[Stored entries]

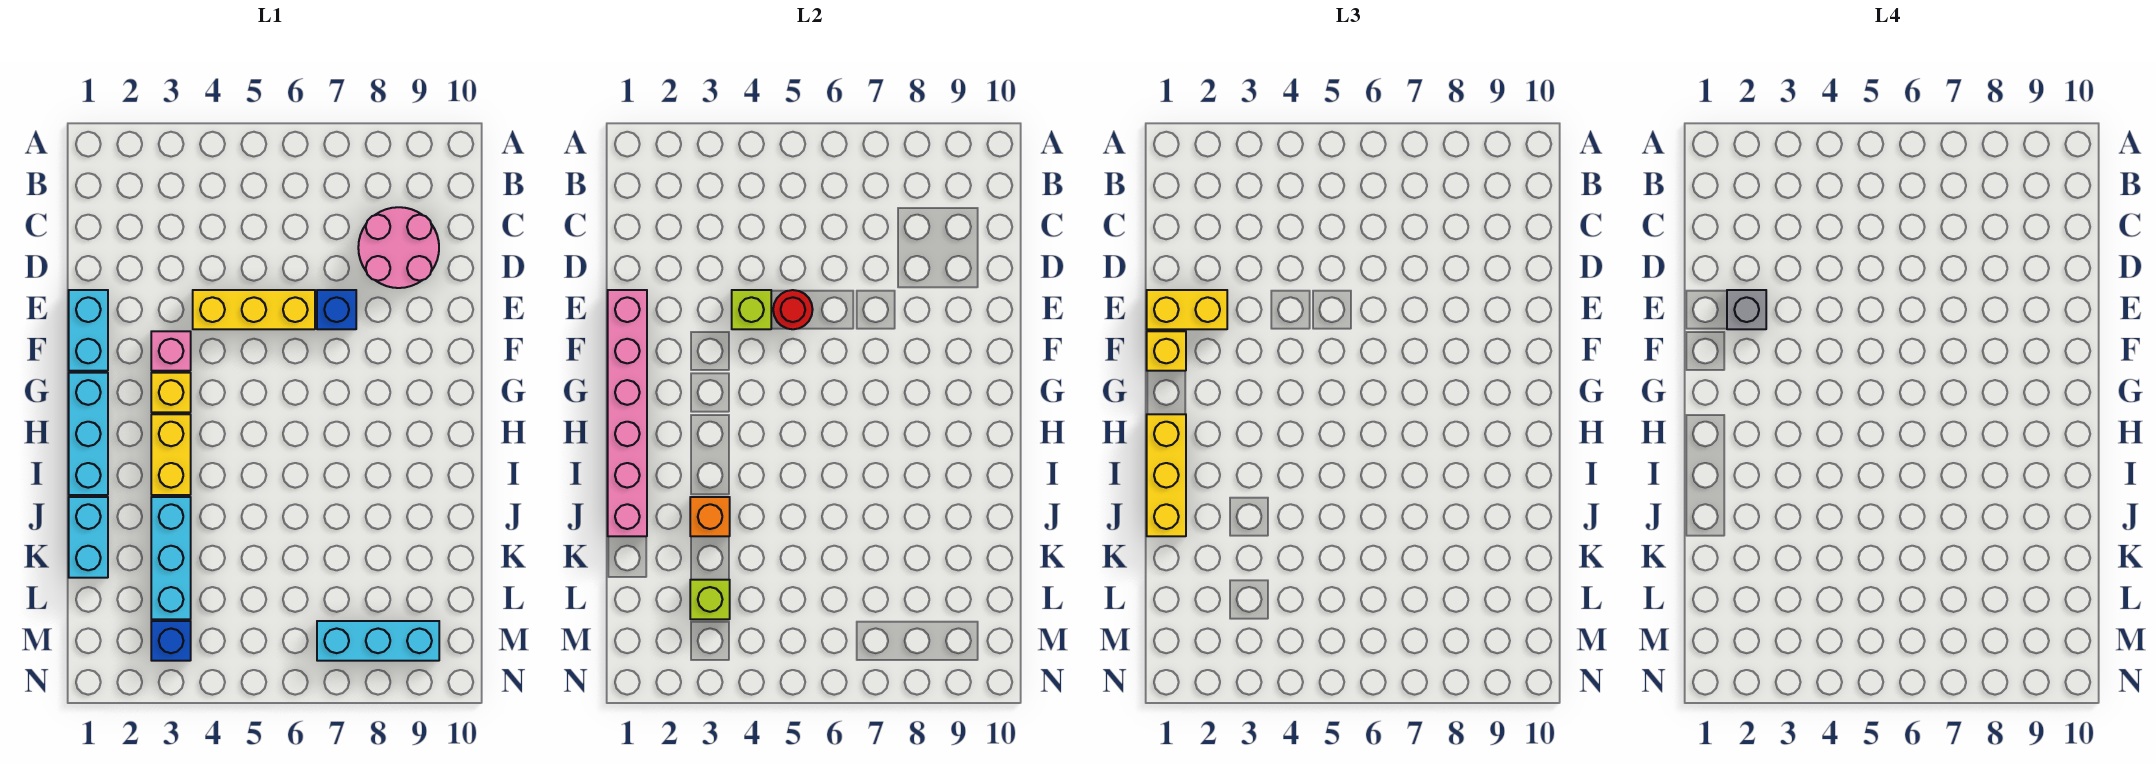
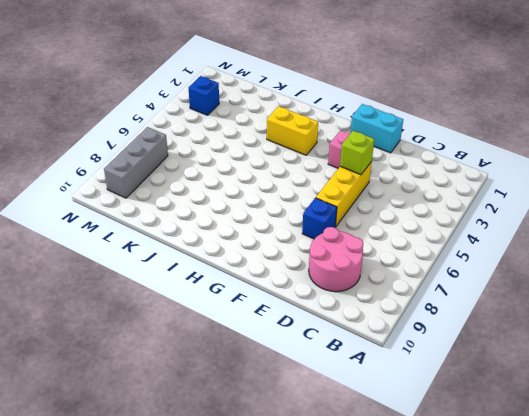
grey brick M7:M9 level 1 -> cyan brick M7:M9 level 1
none -> cyan brick G1:I1 level 1
none -> yellow brick G3 level 1
none -> cyan brick J1:K1 level 1

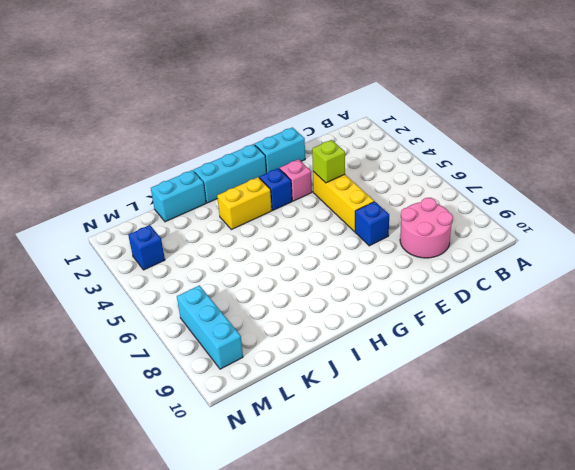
blue brick G3 level 1 -> yellow brick G3 level 1
none -> cyan brick J3:L3 level 1
none -> pink brick E1:J1 level 2
none -> red round brick E5 level 2

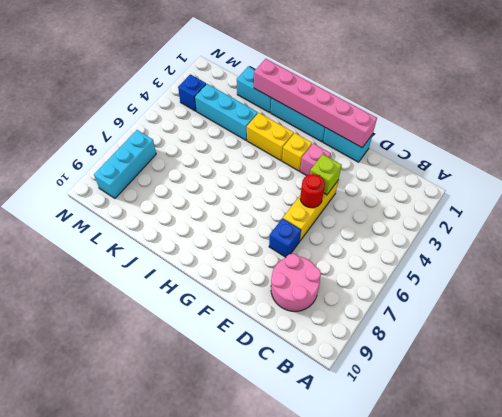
none -> orange brick J3 level 2
none -> lime brick L3 level 2
none -> yellow brick E1:E2 level 3

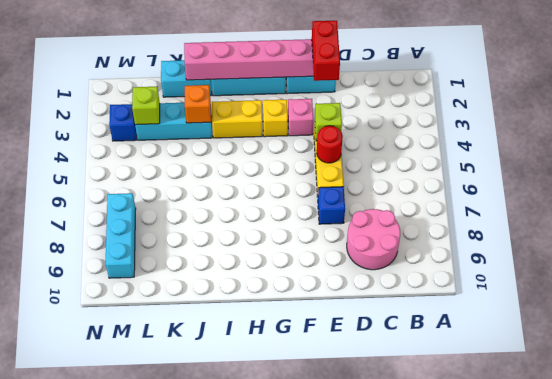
red brick E1:E2 level 3 -> yellow brick E1:E2 level 3
none -> yellow brick F1 level 3
none -> yellow brick H1:J1 level 3
none -> grey brick E2 level 4

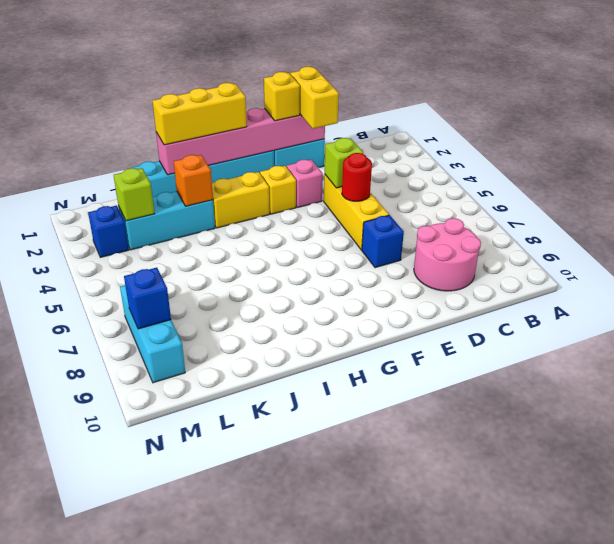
blue brick M8 level 2 -> none
none -> grey brick E2 level 4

Task brief: All of the lines above should be printed exactly, minus the pictures.

Output below:
grey brick M7:M9 level 1 -> cyan brick M7:M9 level 1
none -> cyan brick G1:I1 level 1
none -> yellow brick G3 level 1
none -> cyan brick J1:K1 level 1

blue brick G3 level 1 -> yellow brick G3 level 1
none -> cyan brick J3:L3 level 1
none -> pink brick E1:J1 level 2
none -> red round brick E5 level 2

none -> orange brick J3 level 2
none -> lime brick L3 level 2
none -> yellow brick E1:E2 level 3

red brick E1:E2 level 3 -> yellow brick E1:E2 level 3
none -> yellow brick F1 level 3
none -> yellow brick H1:J1 level 3
none -> grey brick E2 level 4

blue brick M8 level 2 -> none
none -> grey brick E2 level 4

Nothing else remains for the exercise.